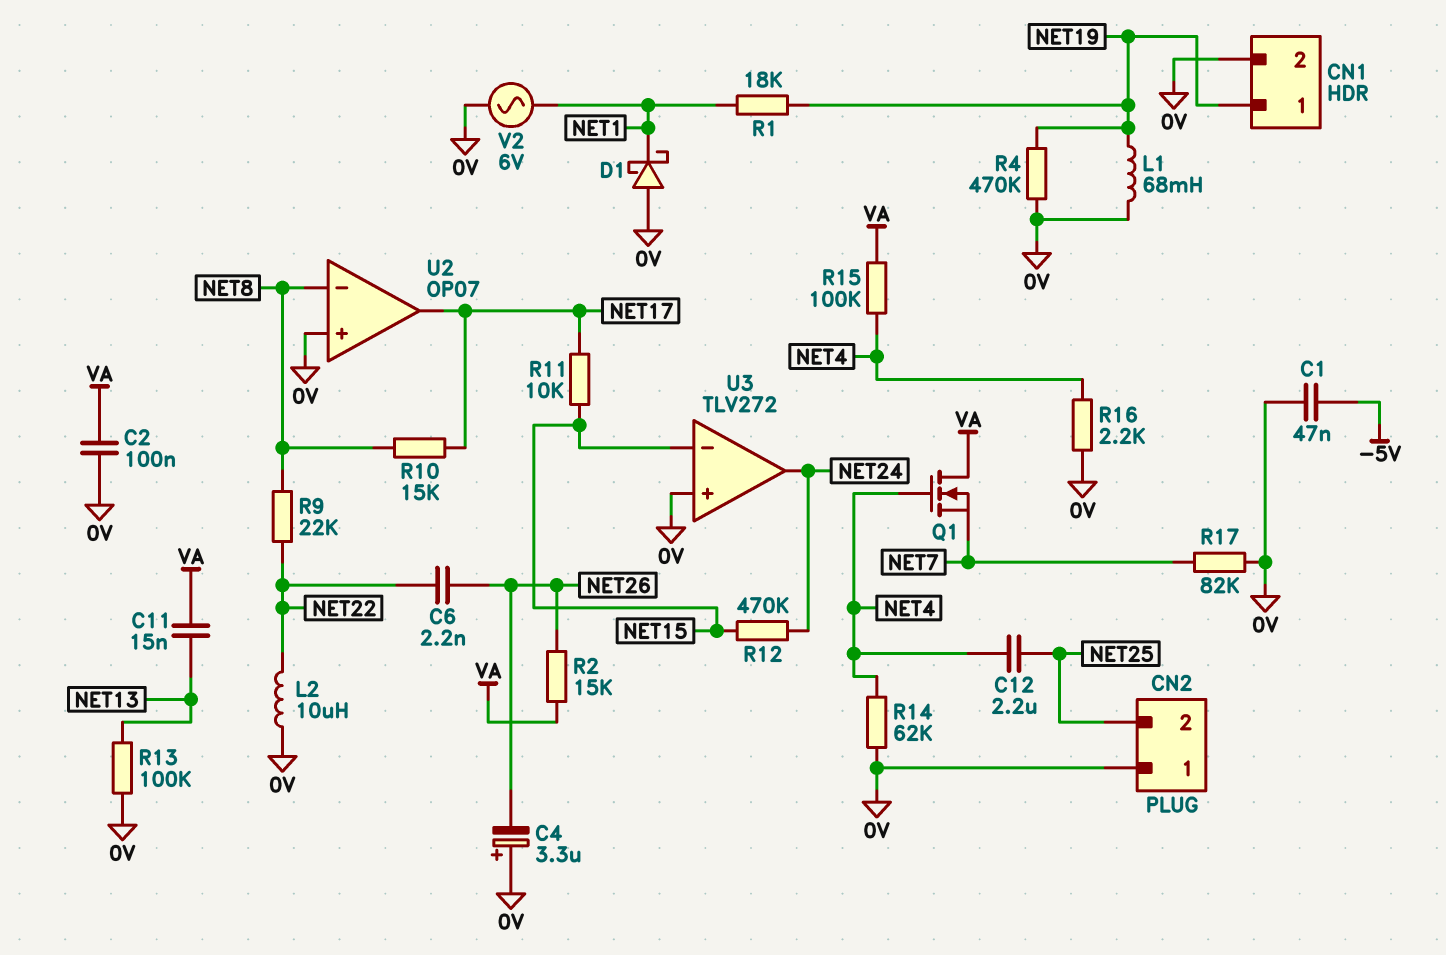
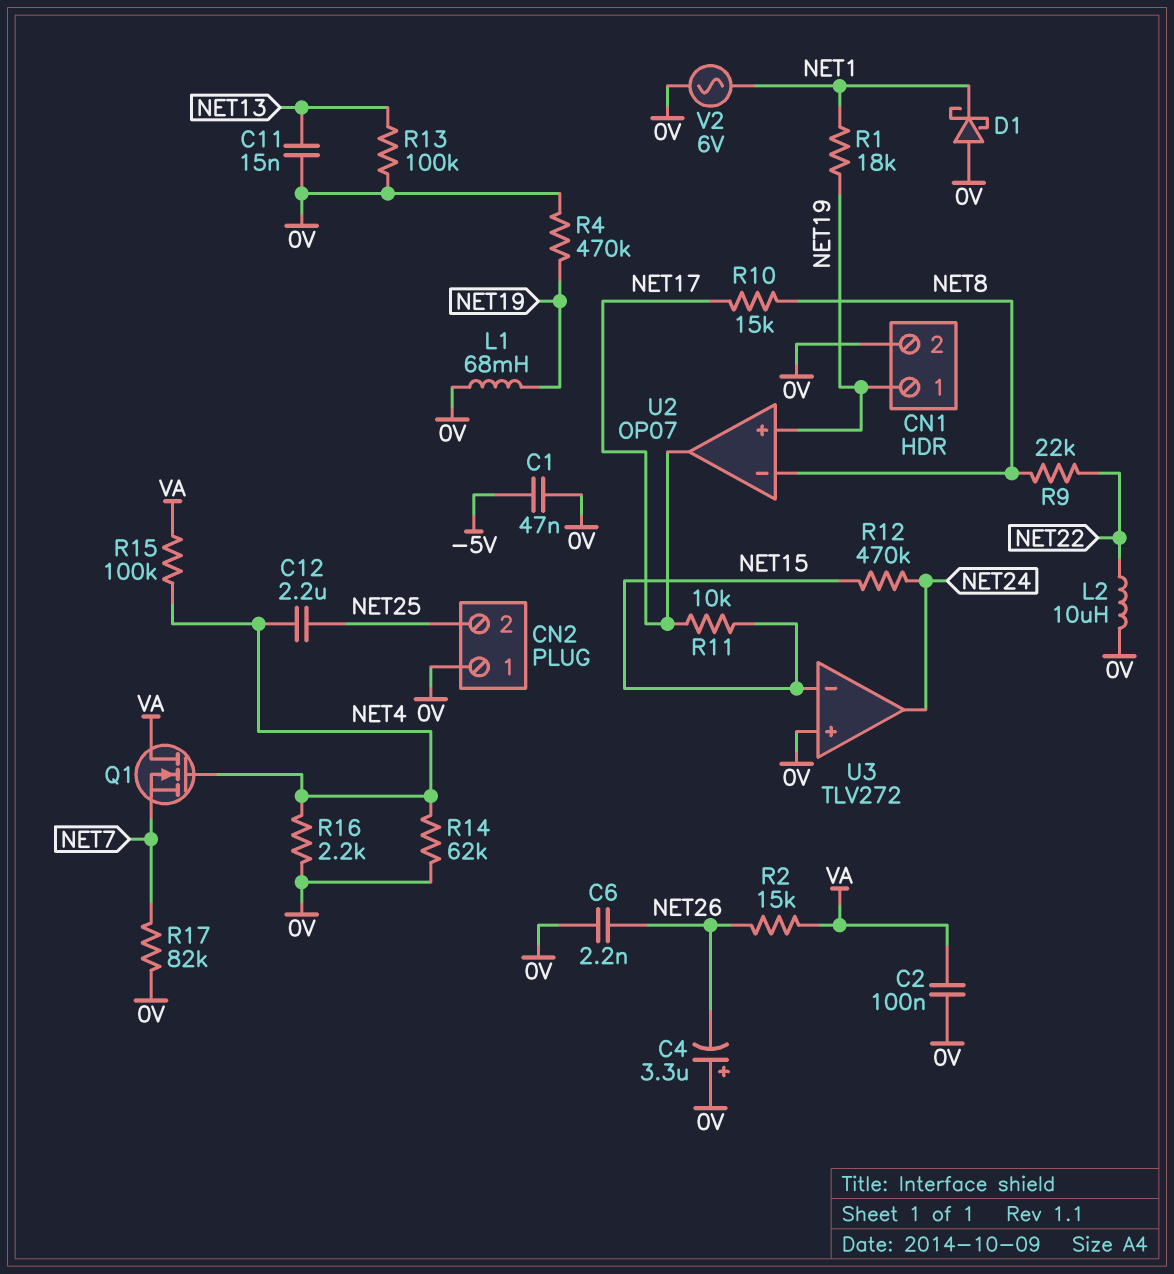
C6: 2.2nF (NET22, NET26) -> 2.2nF (0V, NET26)
C11: 15nF (NET13, VA) -> 15nF (0V, NET13)
U2 pin in+: 0V -> NET19

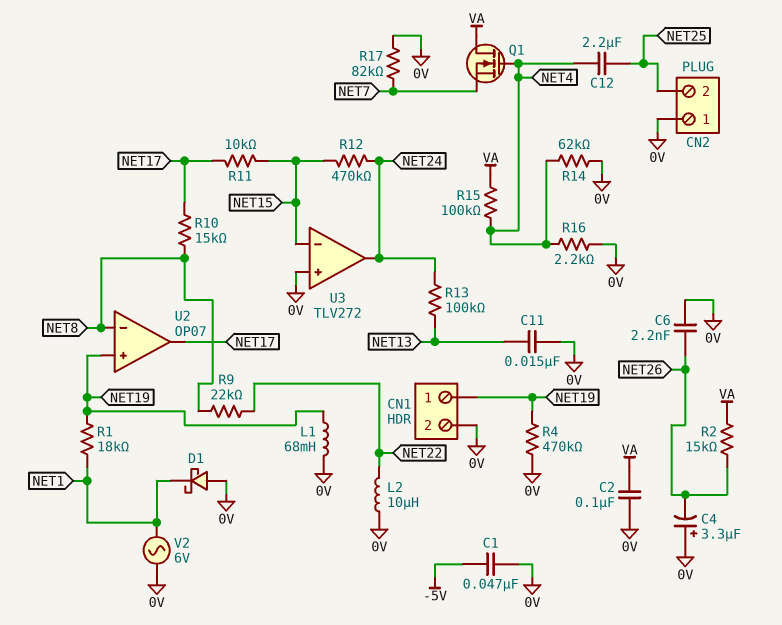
R13: 100k (0V, NET13) -> 100k (NET13, NET24)

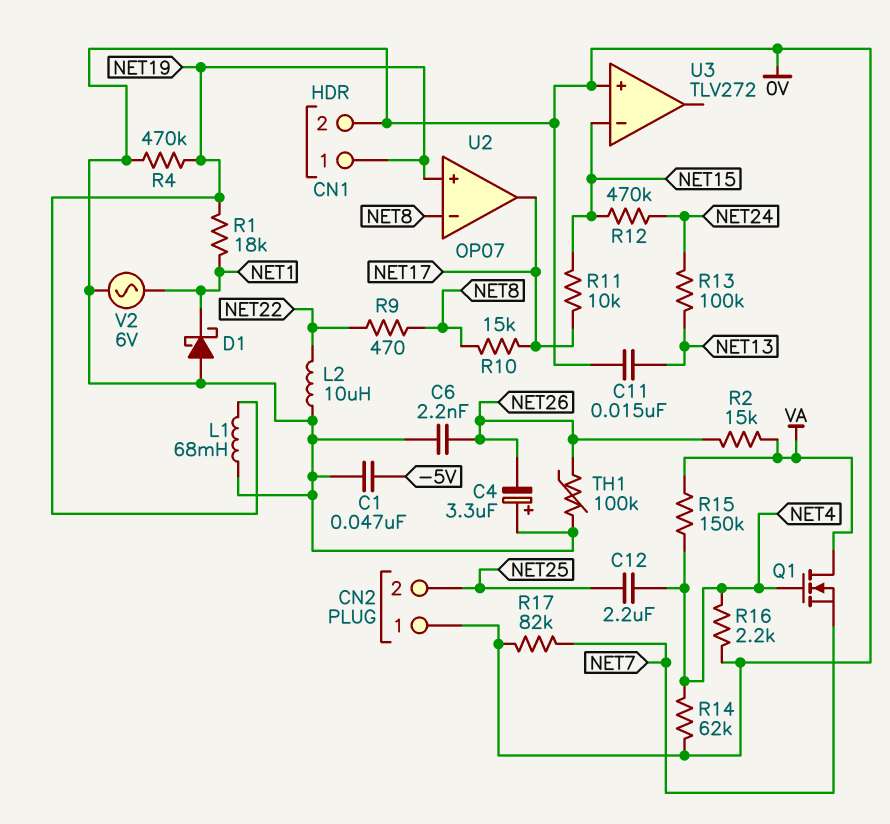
C2: 100nF (0V, VA) -> none
R9: 22k (NET8, NET22) -> 470 (NET8, NET22)
R15: 100k (NET4, VA) -> 150k (NET4, VA)
TH1: none -> 100k (0V, NET26)
U3 pin out: NET24 -> none

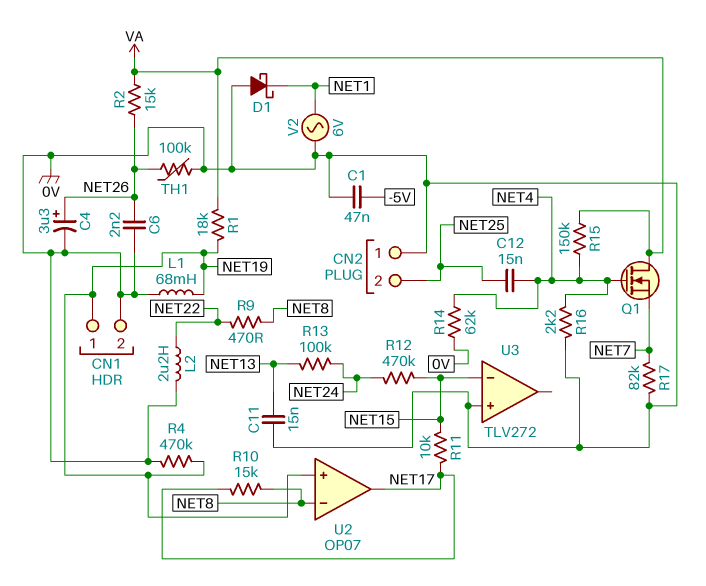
C4: 3.3uF (plus 0V, minus NET26) -> 3.3uF (plus NET26, minus 0V)
C12: 2.2uF (NET4, NET25) -> 15nF (NET4, NET25)
L2: 10uH (0V, NET22) -> 2.2uH (0V, NET22)
R1: 18k (NET1, NET19) -> 18k (NET19, VA)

■ **Prompt**
What is needed is an exact restatement of every line from the line containing "TH1: none -> 100k (0V, NET26)" through the last line of the records, minus any pictures.

■ **Answer section**
TH1: none -> 100k (0V, NET26)
U3 pin out: NET24 -> none

C4: 3.3uF (plus 0V, minus NET26) -> 3.3uF (plus NET26, minus 0V)
C12: 2.2uF (NET4, NET25) -> 15nF (NET4, NET25)
L2: 10uH (0V, NET22) -> 2.2uH (0V, NET22)
R1: 18k (NET1, NET19) -> 18k (NET19, VA)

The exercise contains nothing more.